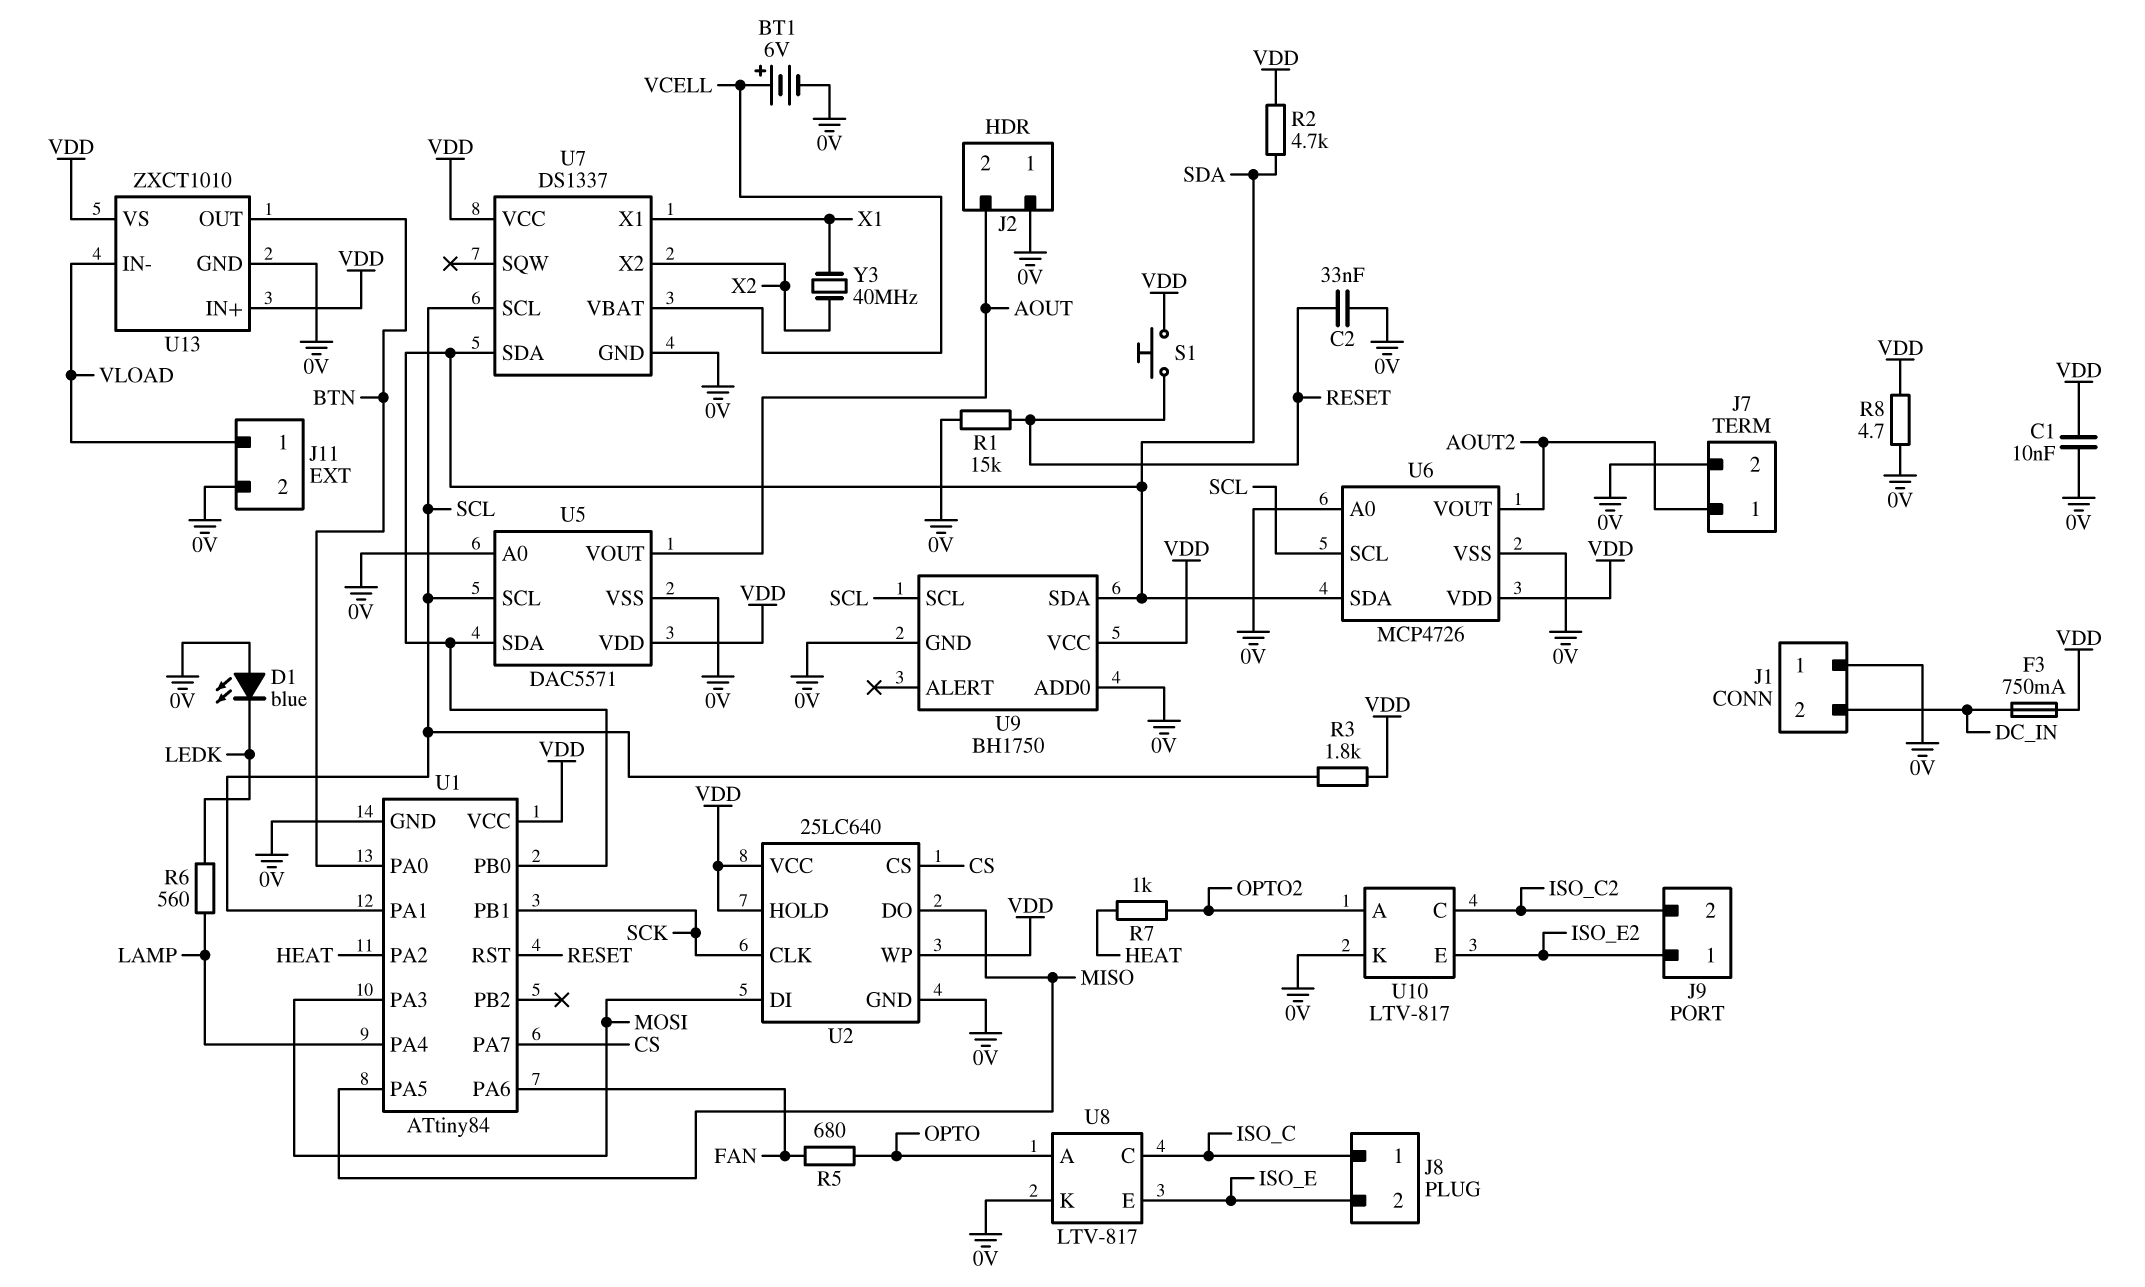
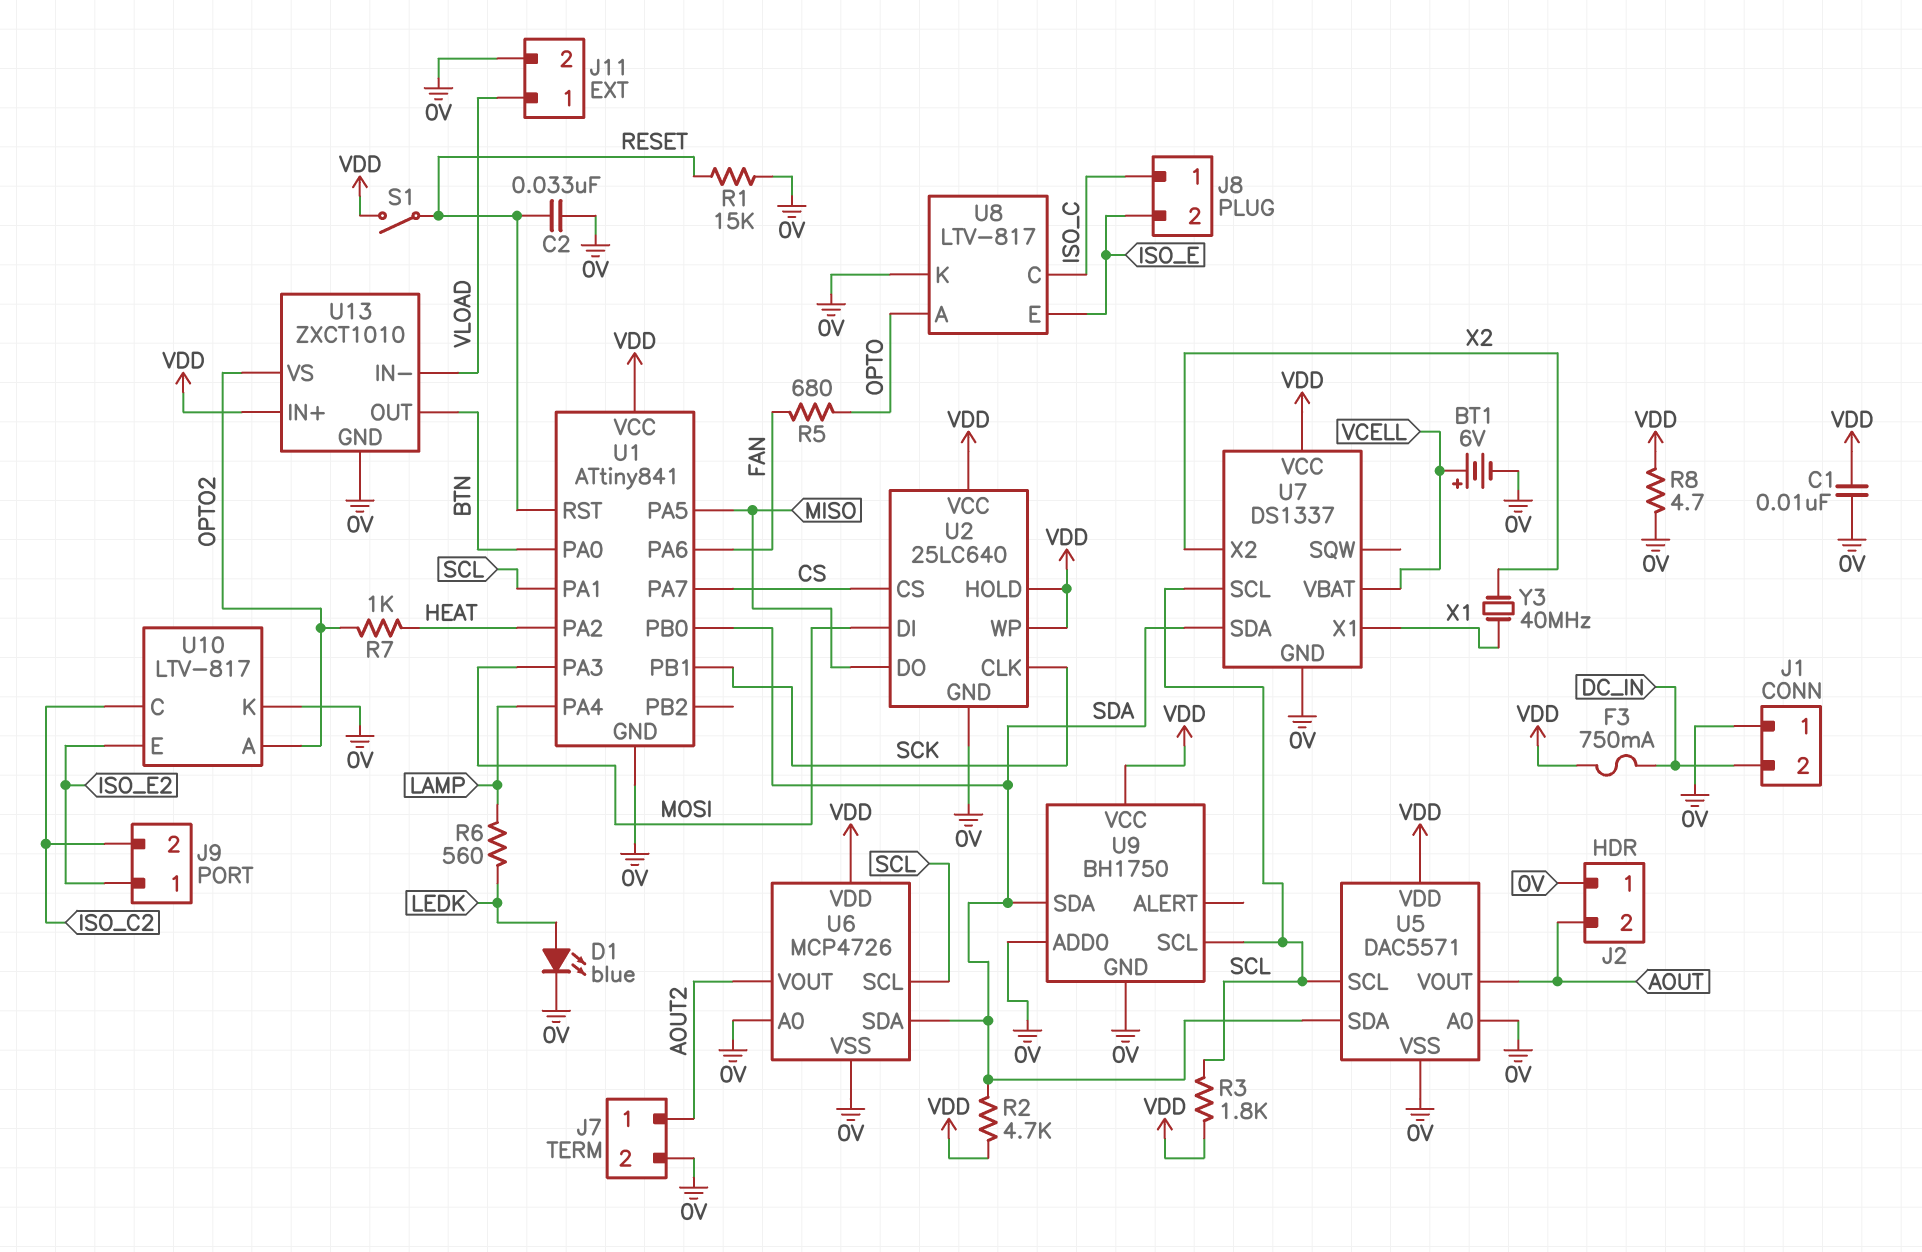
D1: LED blue (A 0V, K LEDK) -> LED blue (A LEDK, K 0V)
S1: button (RESET, VDD) -> switch (RESET, VDD)
U1: ATtiny84 -> ATtiny841
U13 pin VS: VDD -> OPTO2

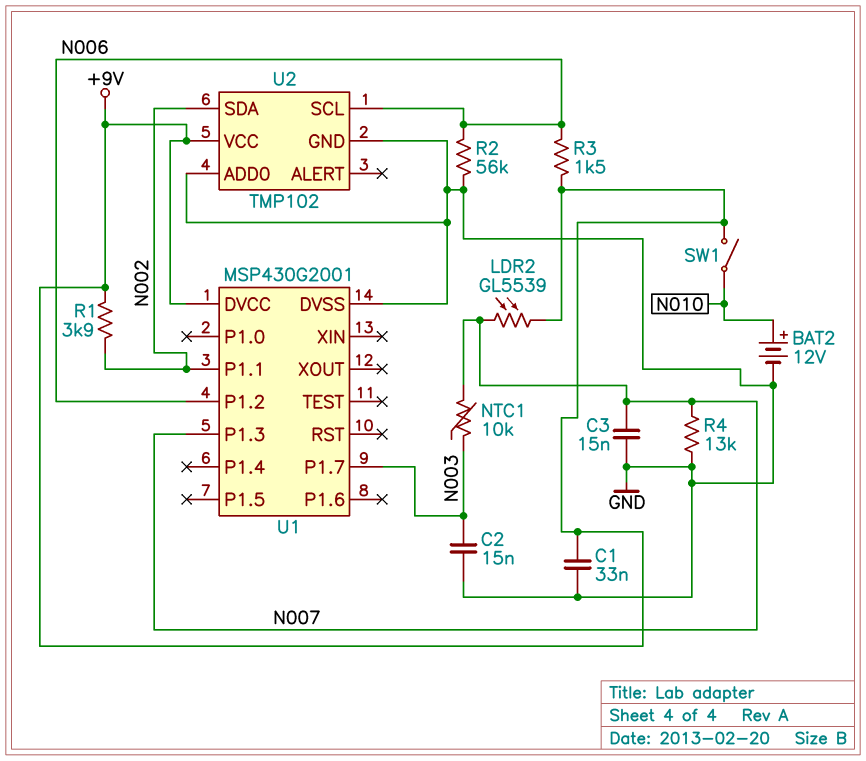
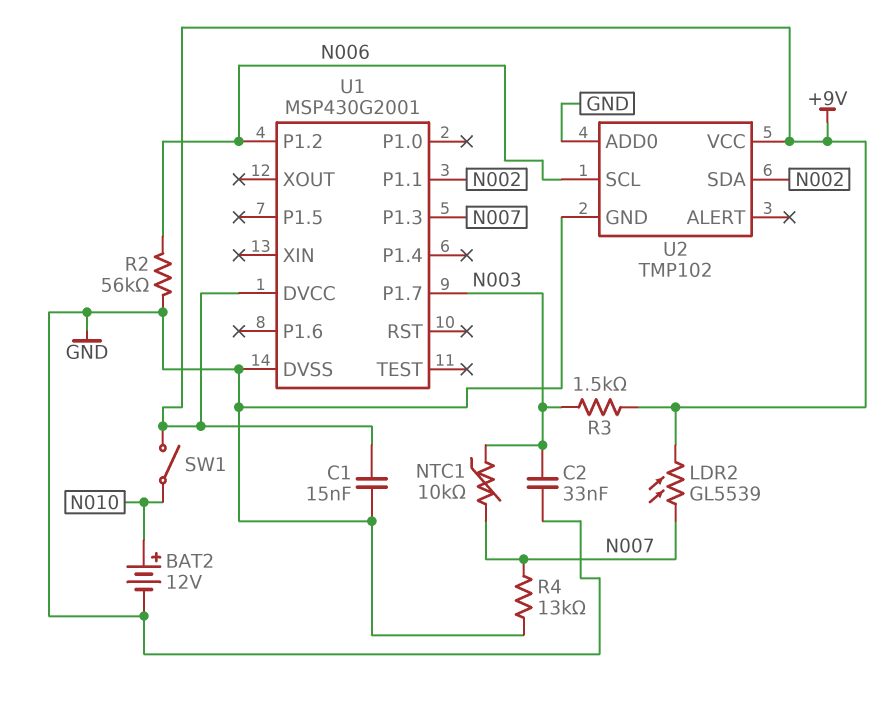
C1: 33nF (+9V, GND) -> 15nF (+9V, GND)
C2: 15nF (GND, N003) -> 33nF (GND, N003)
C3: 15nF (GND, N007) -> none
R1: 3.9k (+9V, N002) -> none
R3: 1.5k (+9V, N006) -> 1.5k (+9V, N003)

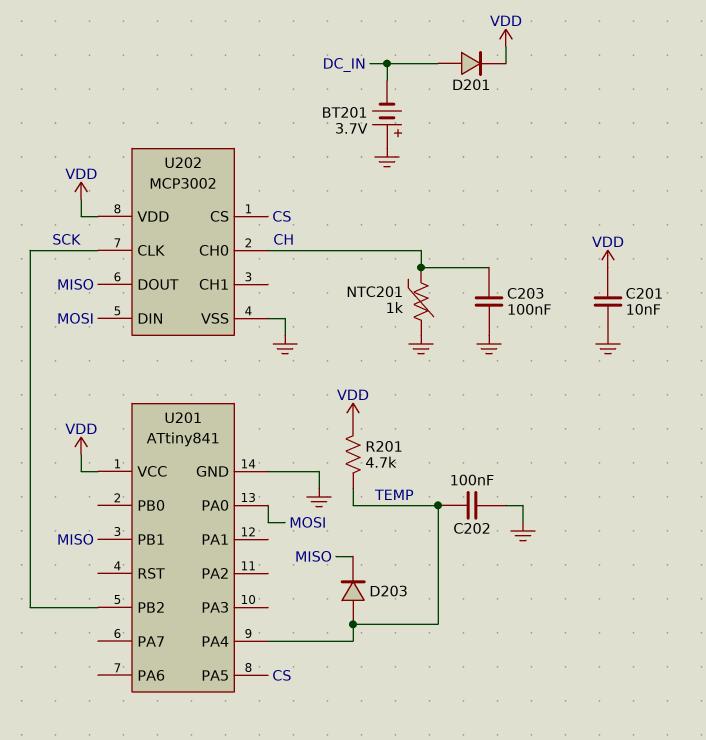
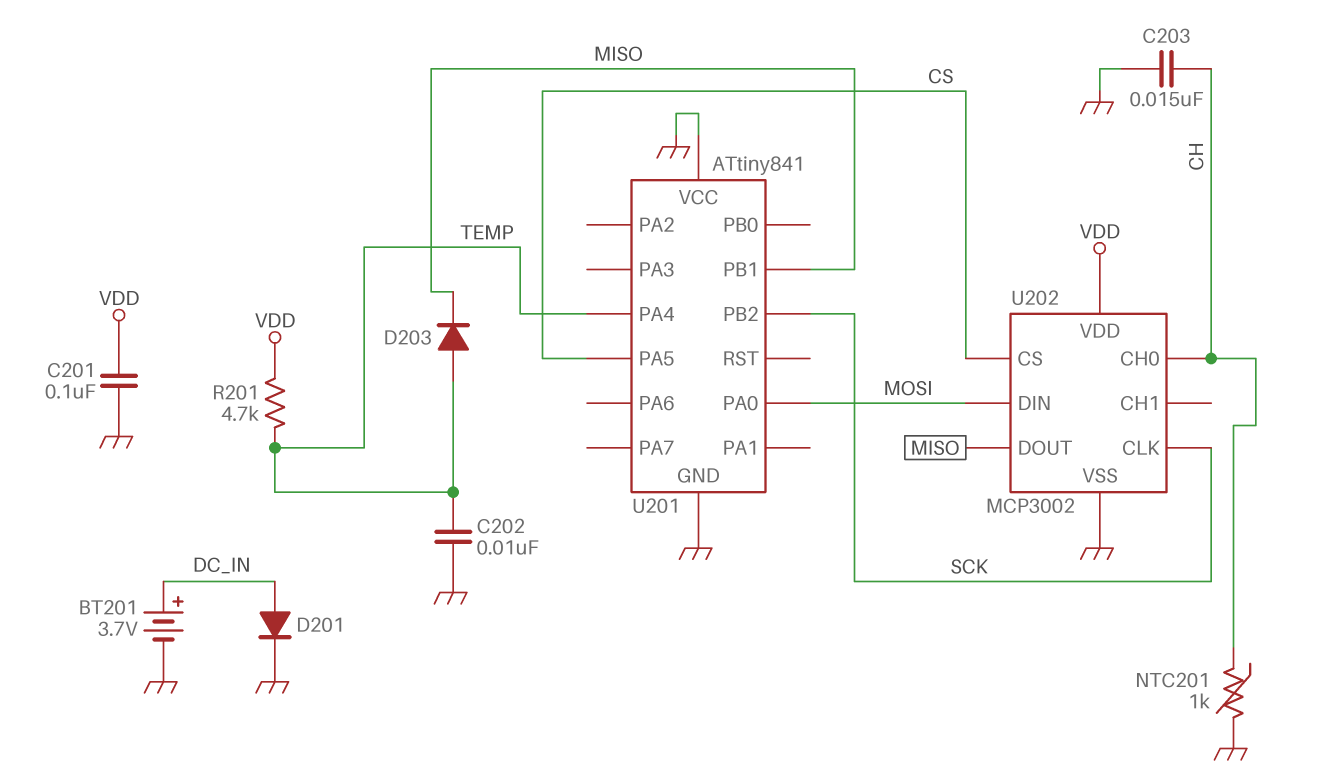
BT201: 3.7V (plus GND, minus DC_IN) -> 3.7V (plus DC_IN, minus GND)
C201: 10nF (GND, VDD) -> 100nF (GND, VDD)
C202: 100nF (GND, TEMP) -> 10nF (GND, TEMP)
C203: 100nF (CH, GND) -> 15nF (CH, GND)
D201: diode (A DC_IN, K VDD) -> diode (A DC_IN, K GND)
U201 pin VCC: VDD -> GND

+---+

# Work request
Throughout the material above, find lines holding the word "none", then copy them.

# Exercise solution
C3: 15nF (GND, N007) -> none
R1: 3.9k (+9V, N002) -> none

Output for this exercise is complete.